● **RECORDS FOR THIS TASK**:
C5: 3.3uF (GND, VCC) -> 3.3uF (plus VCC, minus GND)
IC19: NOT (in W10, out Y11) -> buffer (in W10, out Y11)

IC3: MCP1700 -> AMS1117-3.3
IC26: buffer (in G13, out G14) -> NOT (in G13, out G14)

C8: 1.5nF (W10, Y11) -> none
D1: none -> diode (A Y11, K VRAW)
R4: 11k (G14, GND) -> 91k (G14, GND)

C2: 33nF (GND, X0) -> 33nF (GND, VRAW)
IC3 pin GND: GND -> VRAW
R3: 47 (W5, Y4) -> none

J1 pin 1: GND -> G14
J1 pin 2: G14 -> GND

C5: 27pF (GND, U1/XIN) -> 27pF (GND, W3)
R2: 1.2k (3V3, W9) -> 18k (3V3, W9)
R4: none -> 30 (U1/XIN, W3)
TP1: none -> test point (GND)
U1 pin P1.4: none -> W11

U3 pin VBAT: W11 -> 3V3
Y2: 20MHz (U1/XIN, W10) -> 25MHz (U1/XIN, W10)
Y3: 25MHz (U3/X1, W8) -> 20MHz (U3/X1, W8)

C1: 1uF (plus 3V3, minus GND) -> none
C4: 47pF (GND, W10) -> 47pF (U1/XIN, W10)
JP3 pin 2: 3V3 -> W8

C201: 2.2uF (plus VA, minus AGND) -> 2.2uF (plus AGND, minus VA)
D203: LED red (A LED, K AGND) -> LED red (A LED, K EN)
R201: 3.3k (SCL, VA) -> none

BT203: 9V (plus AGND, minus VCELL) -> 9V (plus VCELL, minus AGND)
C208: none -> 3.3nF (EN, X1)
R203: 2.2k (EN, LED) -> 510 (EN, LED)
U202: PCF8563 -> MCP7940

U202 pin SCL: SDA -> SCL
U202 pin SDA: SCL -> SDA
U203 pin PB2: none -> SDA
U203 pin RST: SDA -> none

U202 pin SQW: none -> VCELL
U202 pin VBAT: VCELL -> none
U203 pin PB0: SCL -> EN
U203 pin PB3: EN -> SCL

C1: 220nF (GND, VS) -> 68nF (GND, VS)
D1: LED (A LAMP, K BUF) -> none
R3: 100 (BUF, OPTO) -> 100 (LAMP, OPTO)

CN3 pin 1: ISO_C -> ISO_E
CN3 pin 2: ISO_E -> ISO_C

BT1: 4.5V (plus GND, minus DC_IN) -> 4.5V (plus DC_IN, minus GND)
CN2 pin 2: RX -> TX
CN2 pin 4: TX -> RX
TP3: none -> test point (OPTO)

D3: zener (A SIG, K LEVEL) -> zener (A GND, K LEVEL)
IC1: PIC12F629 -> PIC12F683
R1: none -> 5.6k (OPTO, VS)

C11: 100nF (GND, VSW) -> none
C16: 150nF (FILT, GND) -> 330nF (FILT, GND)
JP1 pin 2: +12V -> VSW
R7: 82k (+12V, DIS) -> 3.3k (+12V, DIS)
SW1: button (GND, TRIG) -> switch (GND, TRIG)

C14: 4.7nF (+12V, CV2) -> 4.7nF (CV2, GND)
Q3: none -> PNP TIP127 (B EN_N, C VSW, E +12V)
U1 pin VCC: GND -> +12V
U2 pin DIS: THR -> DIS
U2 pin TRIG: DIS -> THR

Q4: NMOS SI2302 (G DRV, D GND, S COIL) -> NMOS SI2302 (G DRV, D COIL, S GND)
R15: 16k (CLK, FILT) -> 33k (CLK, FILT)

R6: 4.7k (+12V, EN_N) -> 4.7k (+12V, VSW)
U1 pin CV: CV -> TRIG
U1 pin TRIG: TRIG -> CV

● **EXERCISE**: Return exactly, and only, the lines above starting at the line that contains "IC26: buffer (in" and ending at the line that contains "Q4: NMOS SI2302".

● **OUTPUT BELOW**:
IC26: buffer (in G13, out G14) -> NOT (in G13, out G14)

C8: 1.5nF (W10, Y11) -> none
D1: none -> diode (A Y11, K VRAW)
R4: 11k (G14, GND) -> 91k (G14, GND)

C2: 33nF (GND, X0) -> 33nF (GND, VRAW)
IC3 pin GND: GND -> VRAW
R3: 47 (W5, Y4) -> none

J1 pin 1: GND -> G14
J1 pin 2: G14 -> GND

C5: 27pF (GND, U1/XIN) -> 27pF (GND, W3)
R2: 1.2k (3V3, W9) -> 18k (3V3, W9)
R4: none -> 30 (U1/XIN, W3)
TP1: none -> test point (GND)
U1 pin P1.4: none -> W11

U3 pin VBAT: W11 -> 3V3
Y2: 20MHz (U1/XIN, W10) -> 25MHz (U1/XIN, W10)
Y3: 25MHz (U3/X1, W8) -> 20MHz (U3/X1, W8)

C1: 1uF (plus 3V3, minus GND) -> none
C4: 47pF (GND, W10) -> 47pF (U1/XIN, W10)
JP3 pin 2: 3V3 -> W8

C201: 2.2uF (plus VA, minus AGND) -> 2.2uF (plus AGND, minus VA)
D203: LED red (A LED, K AGND) -> LED red (A LED, K EN)
R201: 3.3k (SCL, VA) -> none

BT203: 9V (plus AGND, minus VCELL) -> 9V (plus VCELL, minus AGND)
C208: none -> 3.3nF (EN, X1)
R203: 2.2k (EN, LED) -> 510 (EN, LED)
U202: PCF8563 -> MCP7940

U202 pin SCL: SDA -> SCL
U202 pin SDA: SCL -> SDA
U203 pin PB2: none -> SDA
U203 pin RST: SDA -> none

U202 pin SQW: none -> VCELL
U202 pin VBAT: VCELL -> none
U203 pin PB0: SCL -> EN
U203 pin PB3: EN -> SCL

C1: 220nF (GND, VS) -> 68nF (GND, VS)
D1: LED (A LAMP, K BUF) -> none
R3: 100 (BUF, OPTO) -> 100 (LAMP, OPTO)

CN3 pin 1: ISO_C -> ISO_E
CN3 pin 2: ISO_E -> ISO_C

BT1: 4.5V (plus GND, minus DC_IN) -> 4.5V (plus DC_IN, minus GND)
CN2 pin 2: RX -> TX
CN2 pin 4: TX -> RX
TP3: none -> test point (OPTO)

D3: zener (A SIG, K LEVEL) -> zener (A GND, K LEVEL)
IC1: PIC12F629 -> PIC12F683
R1: none -> 5.6k (OPTO, VS)

C11: 100nF (GND, VSW) -> none
C16: 150nF (FILT, GND) -> 330nF (FILT, GND)
JP1 pin 2: +12V -> VSW
R7: 82k (+12V, DIS) -> 3.3k (+12V, DIS)
SW1: button (GND, TRIG) -> switch (GND, TRIG)

C14: 4.7nF (+12V, CV2) -> 4.7nF (CV2, GND)
Q3: none -> PNP TIP127 (B EN_N, C VSW, E +12V)
U1 pin VCC: GND -> +12V
U2 pin DIS: THR -> DIS
U2 pin TRIG: DIS -> THR

Q4: NMOS SI2302 (G DRV, D GND, S COIL) -> NMOS SI2302 (G DRV, D COIL, S GND)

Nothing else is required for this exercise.